- **Work to be completed**:
Write out every record below exactly as it stands, leaving the pictures out.

- **Extracted records**:
------------------------------
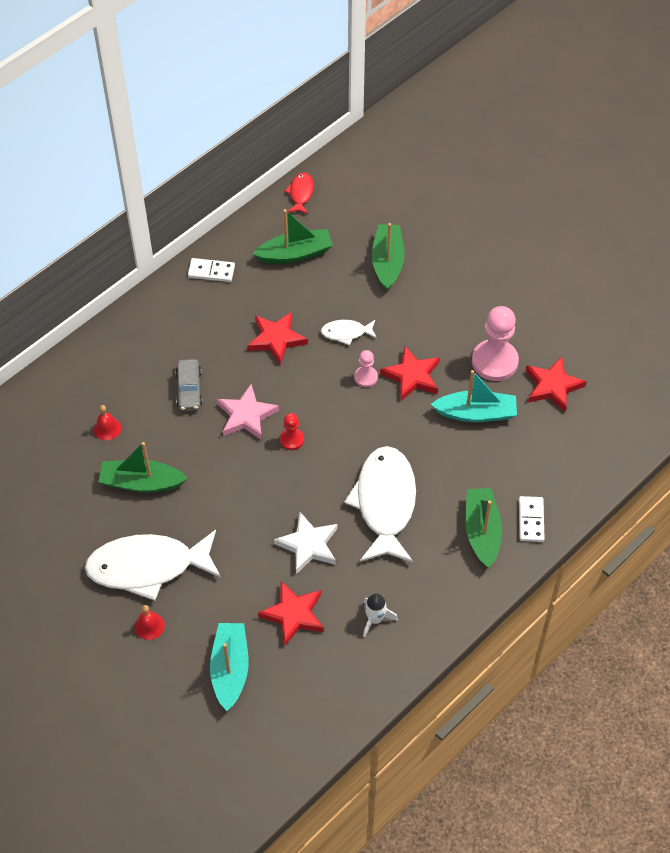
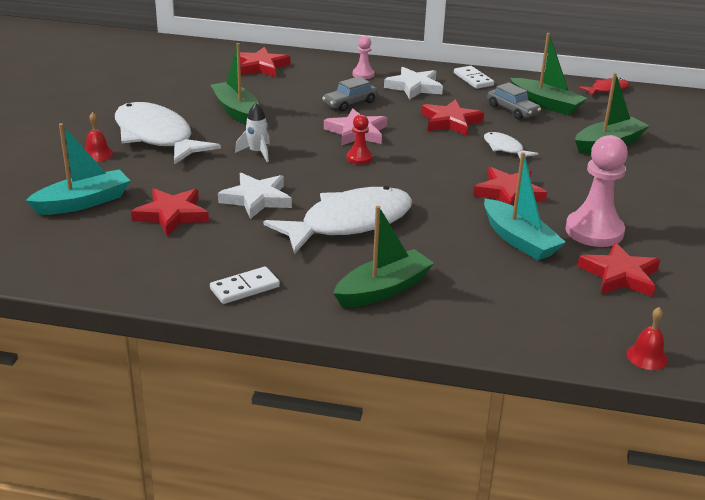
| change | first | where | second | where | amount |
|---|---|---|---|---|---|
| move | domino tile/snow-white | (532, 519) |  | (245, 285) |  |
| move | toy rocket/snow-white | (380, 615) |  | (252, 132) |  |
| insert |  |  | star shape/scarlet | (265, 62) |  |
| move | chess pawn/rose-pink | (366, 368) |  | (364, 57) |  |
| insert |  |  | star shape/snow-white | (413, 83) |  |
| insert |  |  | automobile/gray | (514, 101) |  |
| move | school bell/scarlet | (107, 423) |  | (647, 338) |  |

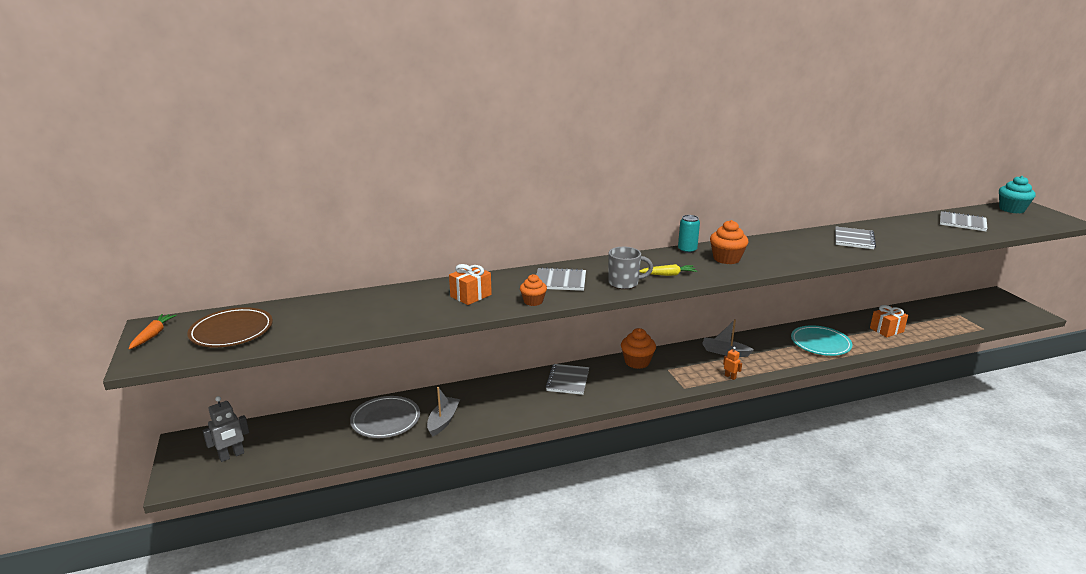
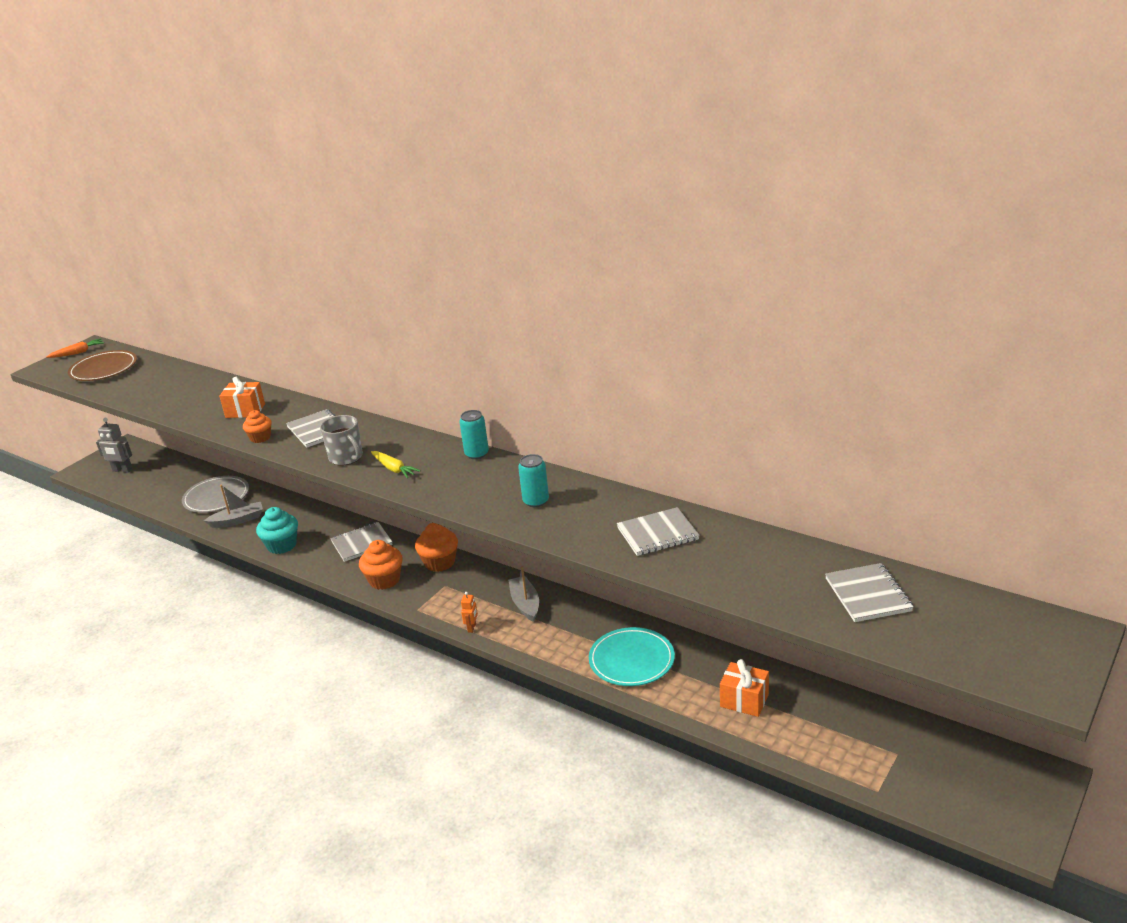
| change | first | where | second | where | amount |
|---|---|---|---|---|---|
| move | cupcake/aqua | (1017, 194) |  | (277, 530) |  |
| move | cupcake/bright orange | (729, 242) |  | (381, 565) |  |
| insert |  |  | tin/aqua | (533, 480) |  |

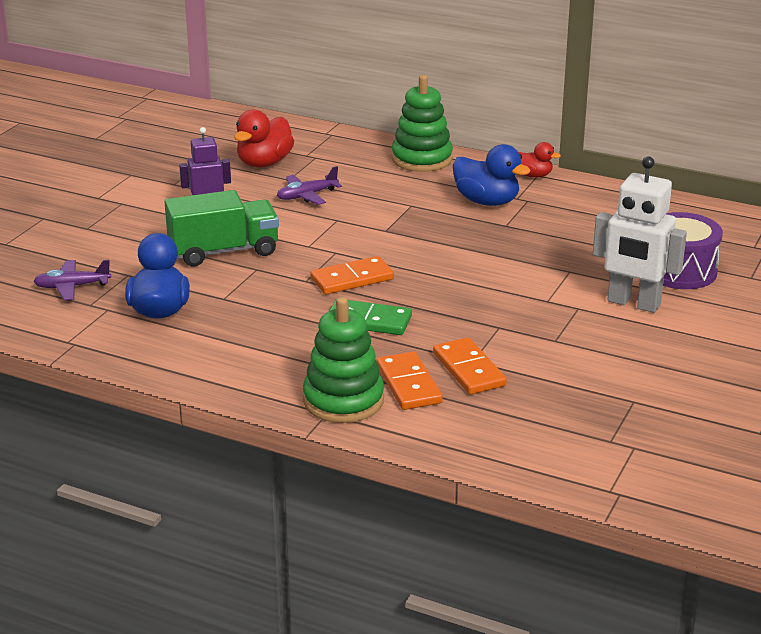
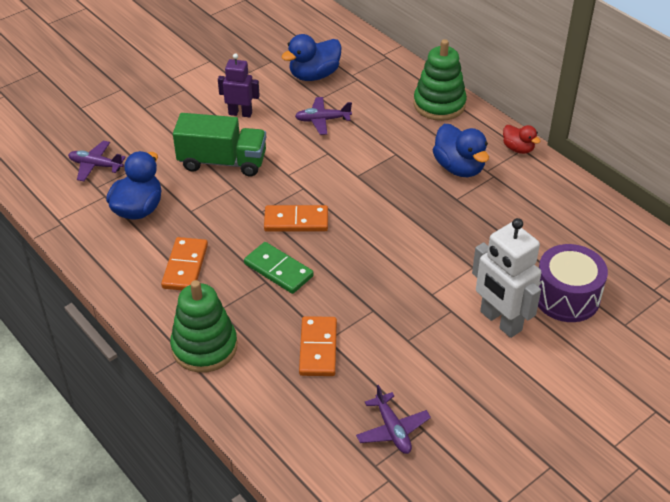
| change | first | where | second | where | amount |
|---|---|---|---|---|---|
| move | domino tile/bright orange | (410, 380) |  | (184, 263) |  |
| recolor | toy duck/scarlet | (264, 139) | toy duck/blue | (311, 57) |  |
| insert |  |  | aeroplane/purple | (393, 419) |  |

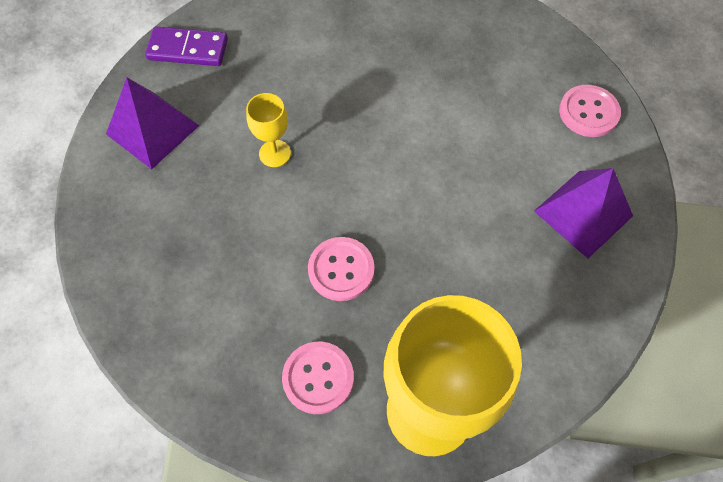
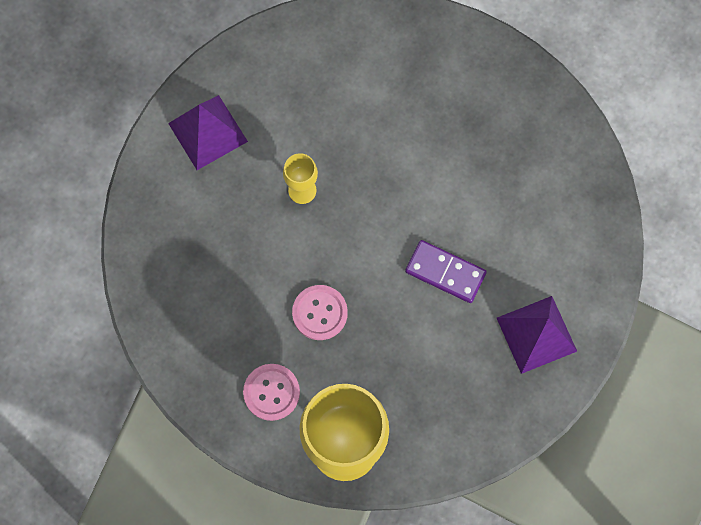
| change | first | where | second | where | amount |
|---|---|---|---|---|---|
| move | domino tile/purple | (186, 46) |  | (446, 271) |  |
| delete | shirt button/rose-pink | (590, 111) |  |  |  |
------------------------------
- **Result**:
| change | first | where | second | where | amount |
|---|---|---|---|---|---|
| move | domino tile/snow-white | (532, 519) |  | (245, 285) |  |
| move | toy rocket/snow-white | (380, 615) |  | (252, 132) |  |
| insert |  |  | star shape/scarlet | (265, 62) |  |
| move | chess pawn/rose-pink | (366, 368) |  | (364, 57) |  |
| insert |  |  | star shape/snow-white | (413, 83) |  |
| insert |  |  | automobile/gray | (514, 101) |  |
| move | school bell/scarlet | (107, 423) |  | (647, 338) |  |

| change | first | where | second | where | amount |
|---|---|---|---|---|---|
| move | cupcake/aqua | (1017, 194) |  | (277, 530) |  |
| move | cupcake/bright orange | (729, 242) |  | (381, 565) |  |
| insert |  |  | tin/aqua | (533, 480) |  |

| change | first | where | second | where | amount |
|---|---|---|---|---|---|
| move | domino tile/bright orange | (410, 380) |  | (184, 263) |  |
| recolor | toy duck/scarlet | (264, 139) | toy duck/blue | (311, 57) |  |
| insert |  |  | aeroplane/purple | (393, 419) |  |

| change | first | where | second | where | amount |
|---|---|---|---|---|---|
| move | domino tile/purple | (186, 46) |  | (446, 271) |  |
| delete | shirt button/rose-pink | (590, 111) |  |  |  |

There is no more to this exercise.